● **Data below**
==========

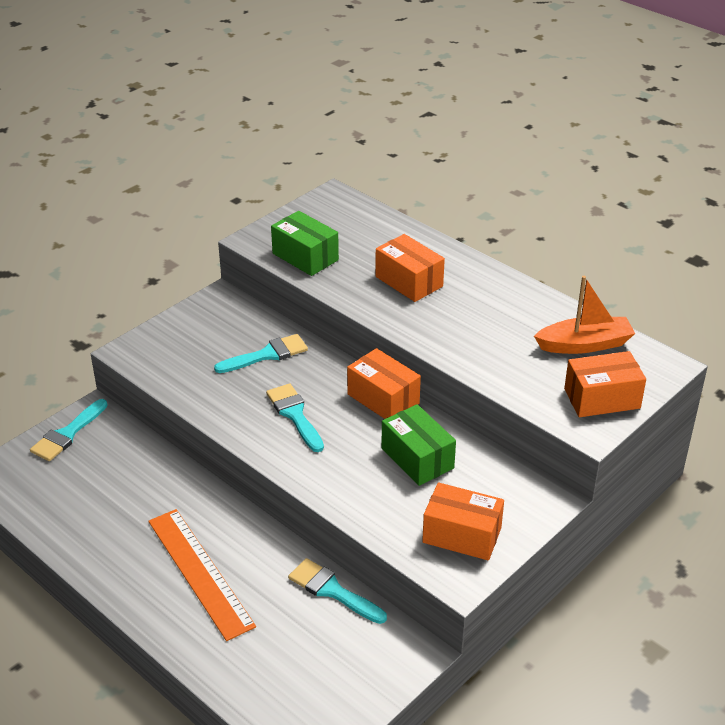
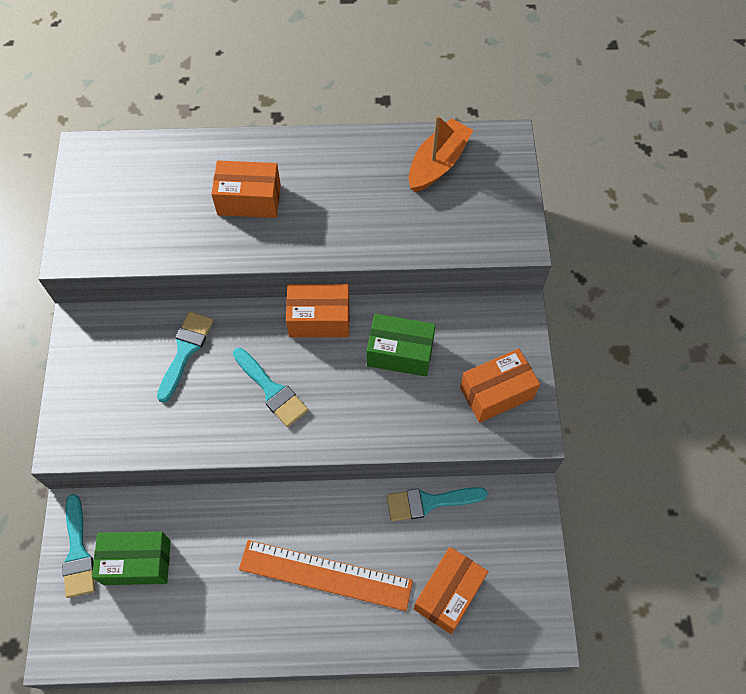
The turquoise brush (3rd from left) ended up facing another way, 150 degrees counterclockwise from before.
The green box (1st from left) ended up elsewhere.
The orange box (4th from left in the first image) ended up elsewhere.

==========

● **Work to be completed**
Please output the data above exactly as given, omitting every picture.

● **Output for this task**
The turquoise brush (3rd from left) ended up facing another way, 150 degrees counterclockwise from before.
The green box (1st from left) ended up elsewhere.
The orange box (4th from left in the first image) ended up elsewhere.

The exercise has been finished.